## Stored items:
★ ★ ★ ★
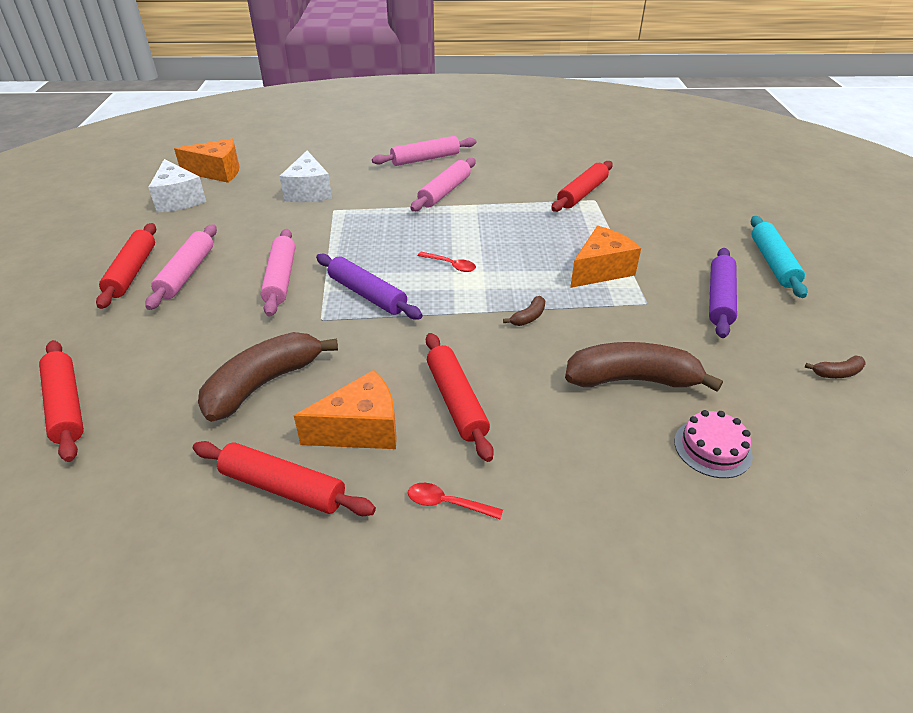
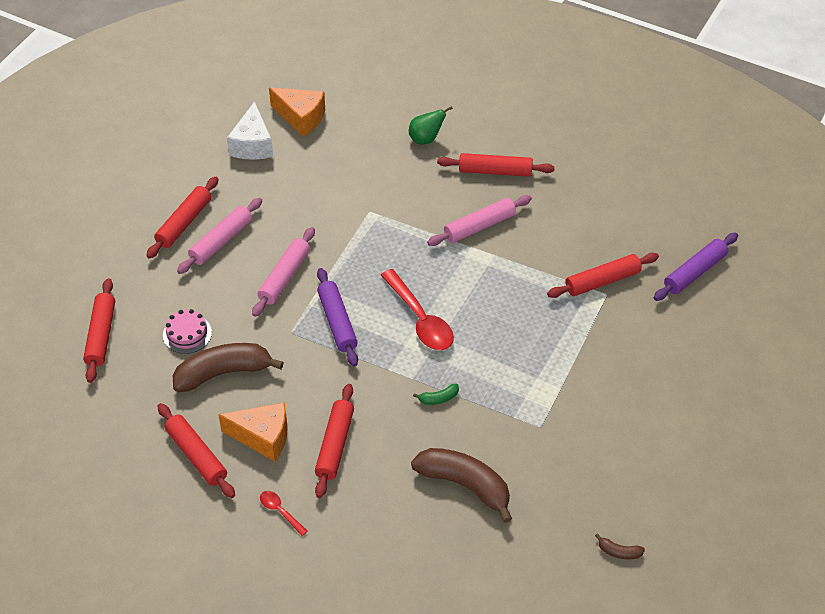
camera: 30 degrees right, 10 degrees up
(309, 192) = (363, 178): white cheese -> none
(347, 157) = (426, 139): none -> green pear
(425, 159) = (495, 171): pink rolling pin -> red rolling pin
(450, 265) = (420, 319): red spoon -> red spoon, size x2.06
(528, 317) = (438, 398): brown banana -> green banana
(601, 270) = (535, 378): orange cheese -> none
(712, 448) = (469, 558): pink cake -> pink cake (187, 334)
(719, 299) = (603, 449): purple rolling pin -> purple rolling pin (694, 272)
(772, 263) = (690, 436): turquoise rolling pin -> none

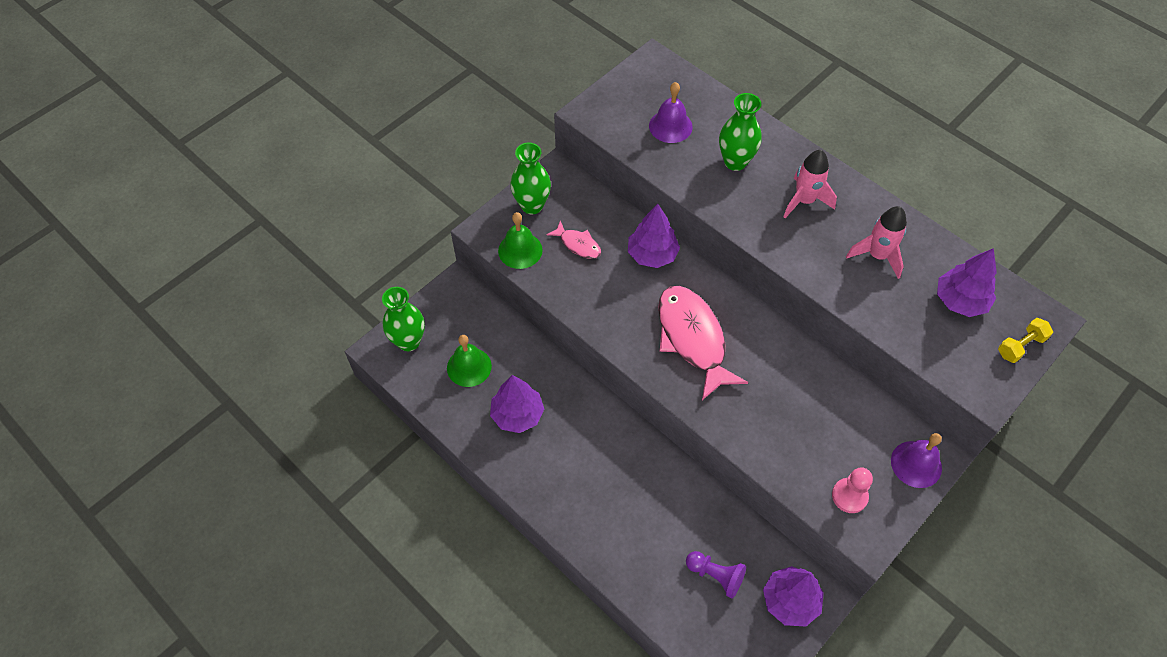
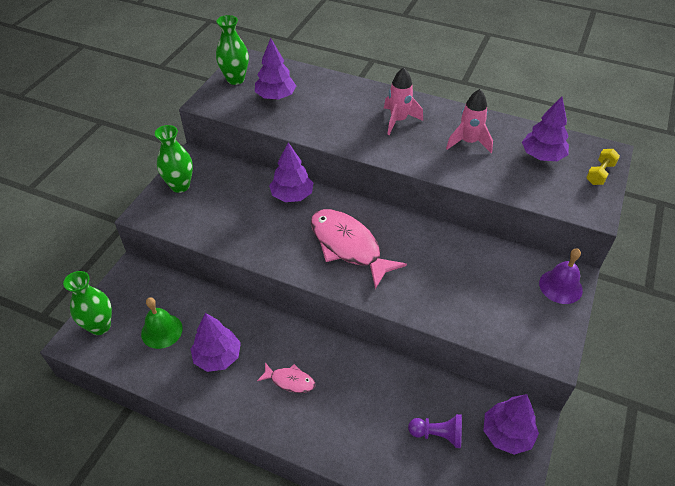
camera: 20 degrees left, 10 degrees down
(520, 250) = (180, 220): green bell -> none
(578, 244) = (228, 204): pink fish -> pink fish (290, 381)
(670, 126) = (276, 97): purple bell -> purple tree
(735, 162) = (335, 108): green vase -> green vase (235, 79)
(849, 496) = (523, 326): pink pawn -> none

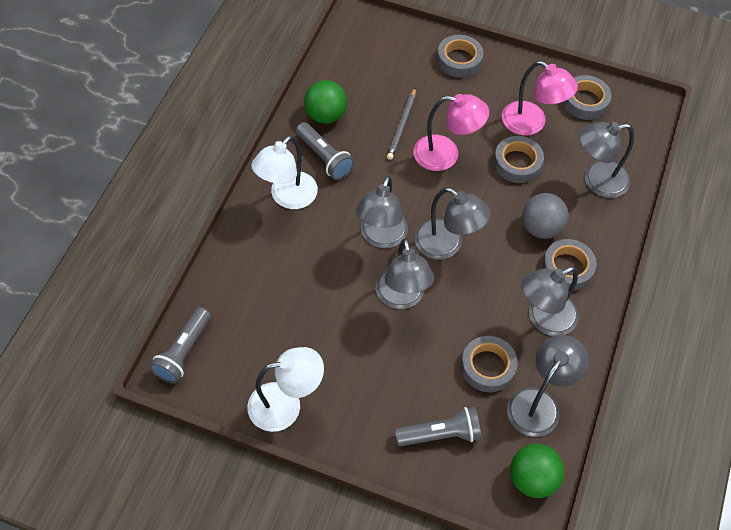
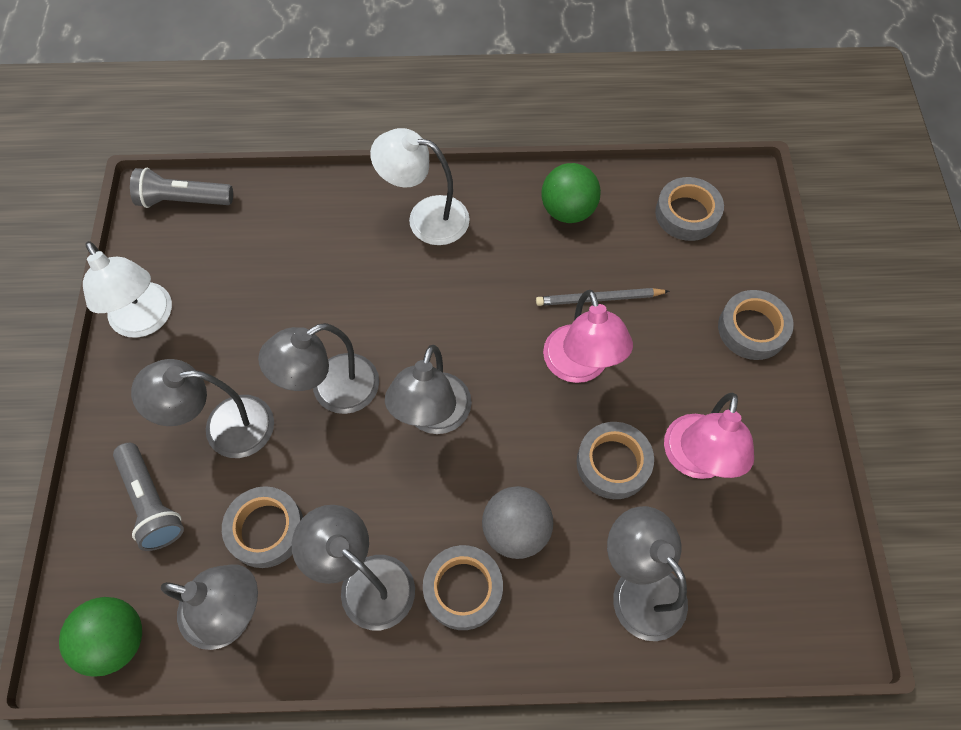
camera: 70 degrees right, 5 degrees up
(324, 158) = (502, 233): grey flashlight -> none
(381, 237) = (412, 336): grey lamp -> grey lamp (224, 428)
(585, 101) = (782, 525): grey tape -> grey tape (687, 214)

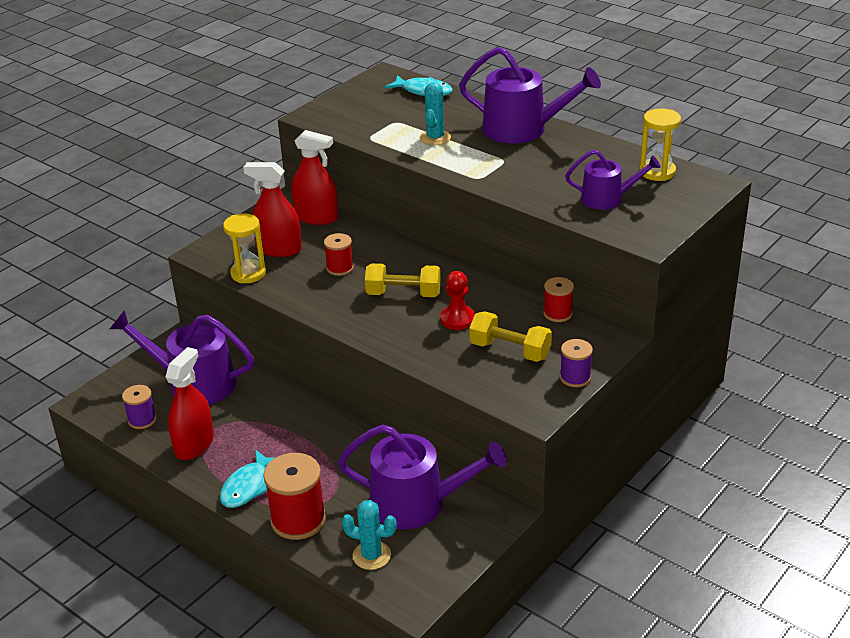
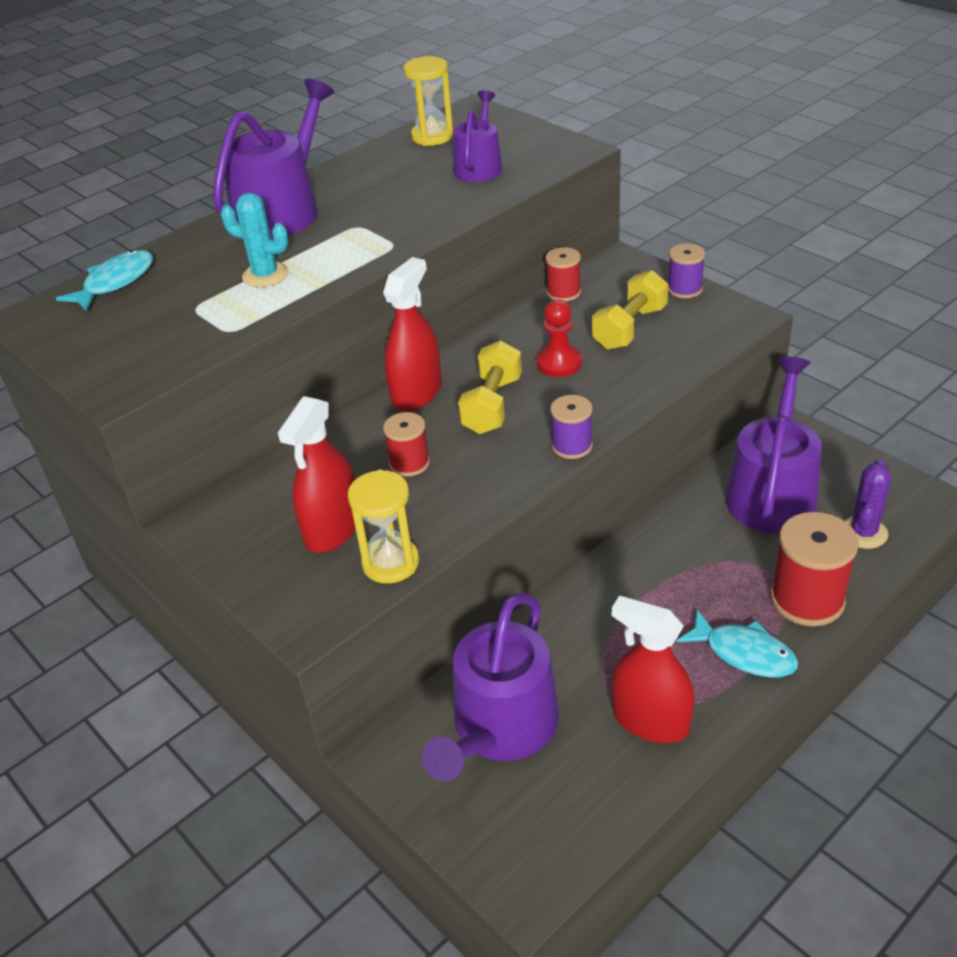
camera: 80 degrees left, 5 degrees up
(142, 420) = (583, 796): purple spool -> purple spool (572, 446)
(316, 217) = (257, 488): red spray bottle -> red spray bottle (416, 393)
(371, 555) = (863, 532): turquoise cactus -> purple cactus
★ ★ ★ ★
An exact copy of the records above is needed, free of pictures.

camera: 30 degrees right, 10 degrees up
(309, 192) = (363, 178): white cheese -> none
(347, 157) = (426, 139): none -> green pear
(425, 159) = (495, 171): pink rolling pin -> red rolling pin
(450, 265) = (420, 319): red spoon -> red spoon, size x2.06
(528, 317) = (438, 398): brown banana -> green banana
(601, 270) = (535, 378): orange cheese -> none
(712, 448) = (469, 558): pink cake -> pink cake (187, 334)
(719, 299) = (603, 449): purple rolling pin -> purple rolling pin (694, 272)
(772, 263) = (690, 436): turquoise rolling pin -> none

camera: 20 degrees left, 10 degrees down
(520, 250) = (180, 220): green bell -> none
(578, 244) = (228, 204): pink fish -> pink fish (290, 381)
(670, 126) = (276, 97): purple bell -> purple tree
(735, 162) = (335, 108): green vase -> green vase (235, 79)
(849, 496) = (523, 326): pink pawn -> none

camera: 70 degrees right, 5 degrees up
(324, 158) = (502, 233): grey flashlight -> none
(381, 237) = (412, 336): grey lamp -> grey lamp (224, 428)
(585, 101) = (782, 525): grey tape -> grey tape (687, 214)

camera: 80 degrees left, 5 degrees up
(142, 420) = (583, 796): purple spool -> purple spool (572, 446)
(316, 217) = (257, 488): red spray bottle -> red spray bottle (416, 393)
(371, 555) = (863, 532): turquoise cactus -> purple cactus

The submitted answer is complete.